SOURCE DATA ::
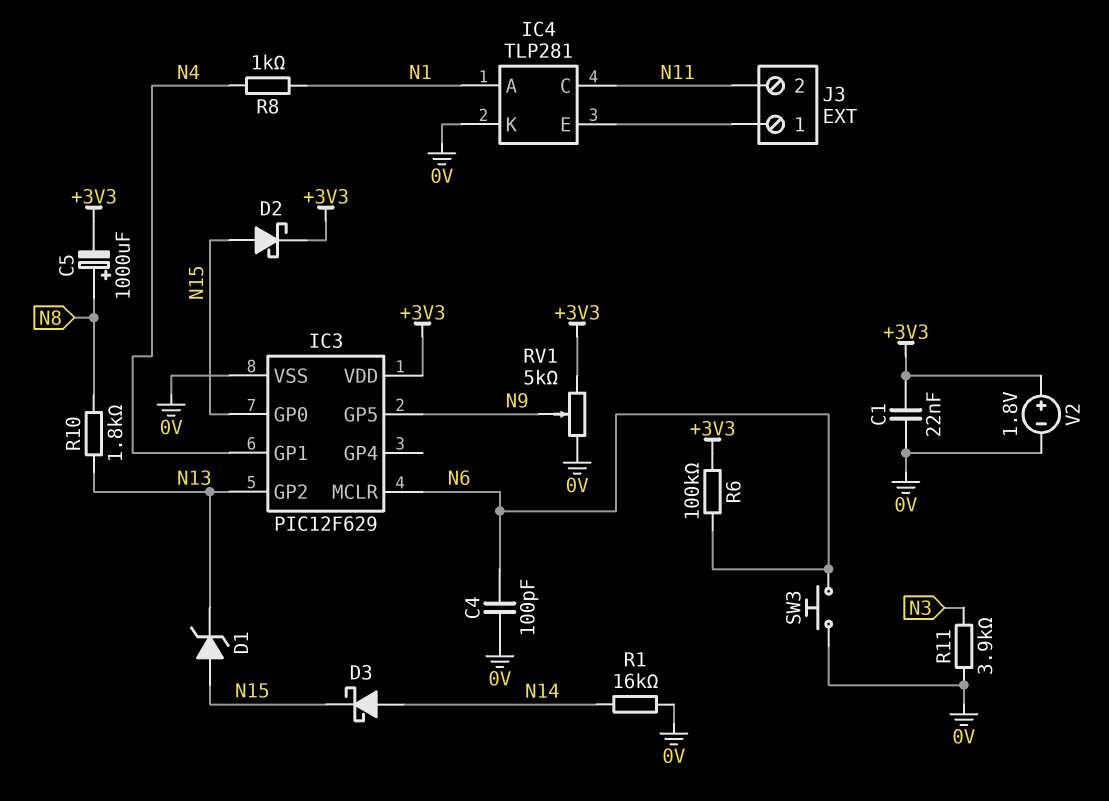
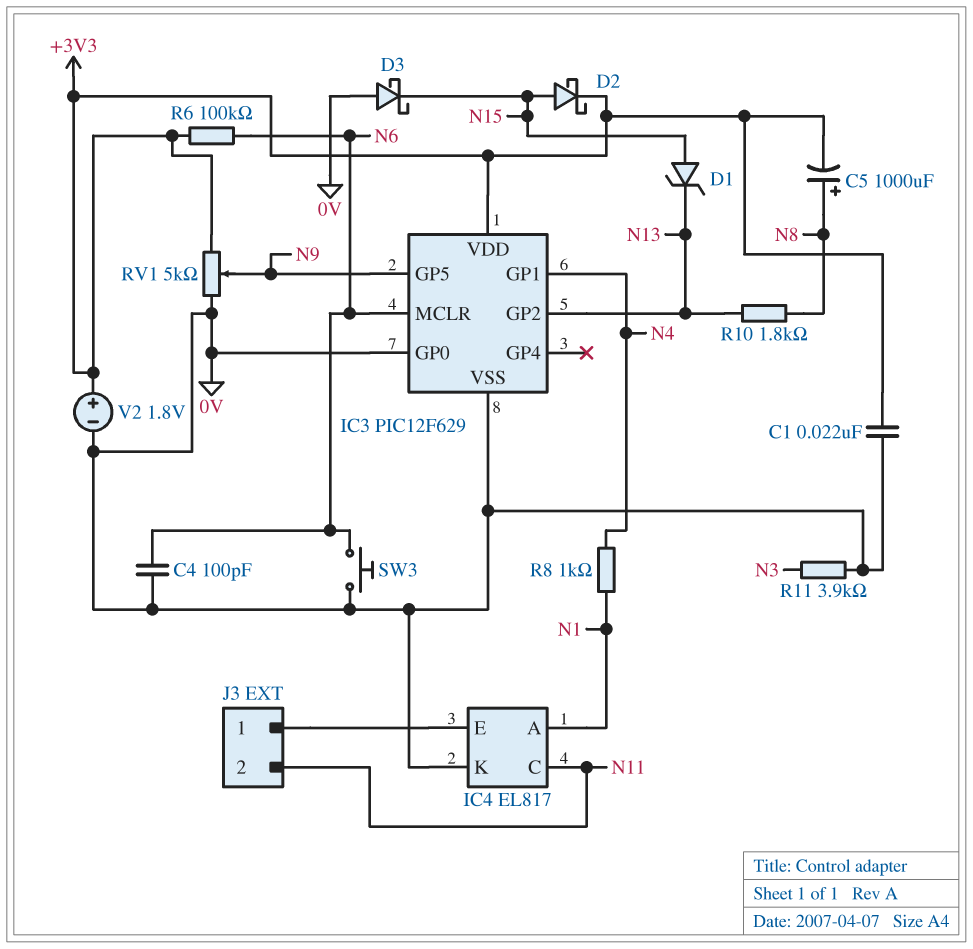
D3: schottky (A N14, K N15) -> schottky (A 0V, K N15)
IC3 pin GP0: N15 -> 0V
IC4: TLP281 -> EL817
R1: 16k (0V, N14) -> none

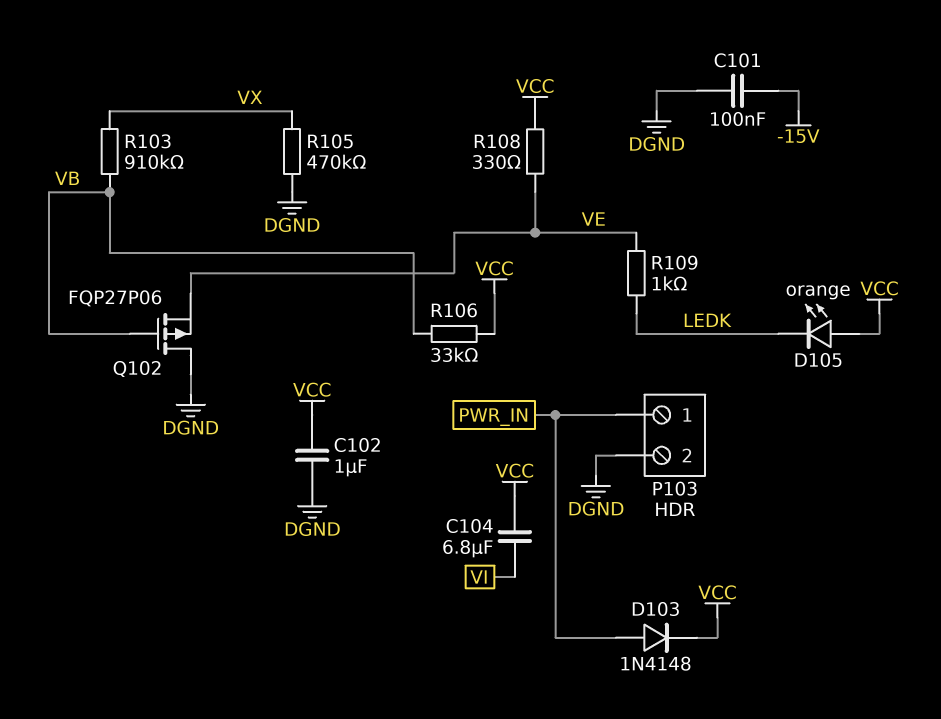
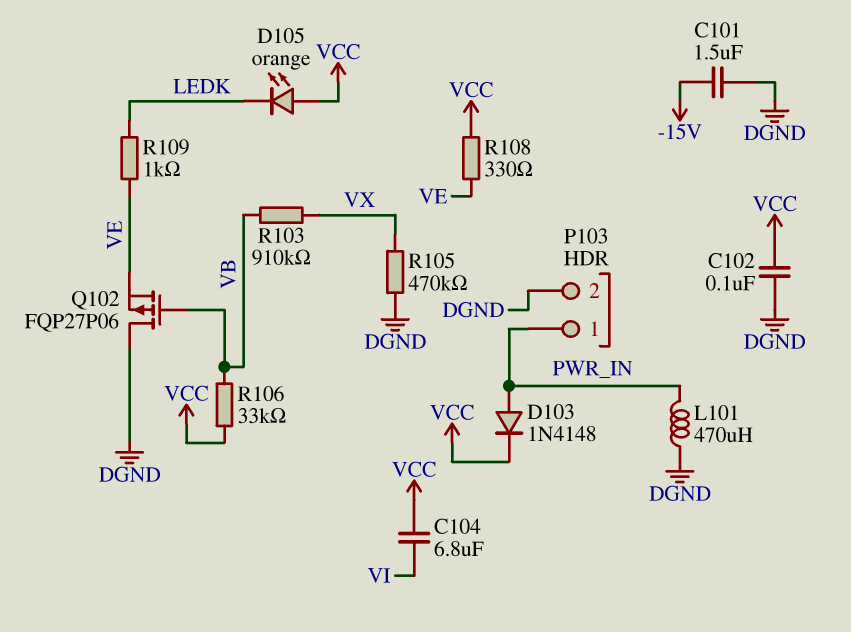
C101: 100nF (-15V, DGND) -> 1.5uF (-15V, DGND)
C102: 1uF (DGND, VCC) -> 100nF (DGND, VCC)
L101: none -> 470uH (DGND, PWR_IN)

THE TASK :: The expected output is the complete listing, word for word, without any picture.

RESPONSE TO THE EXERCISE ::
D3: schottky (A N14, K N15) -> schottky (A 0V, K N15)
IC3 pin GP0: N15 -> 0V
IC4: TLP281 -> EL817
R1: 16k (0V, N14) -> none

C101: 100nF (-15V, DGND) -> 1.5uF (-15V, DGND)
C102: 1uF (DGND, VCC) -> 100nF (DGND, VCC)
L101: none -> 470uH (DGND, PWR_IN)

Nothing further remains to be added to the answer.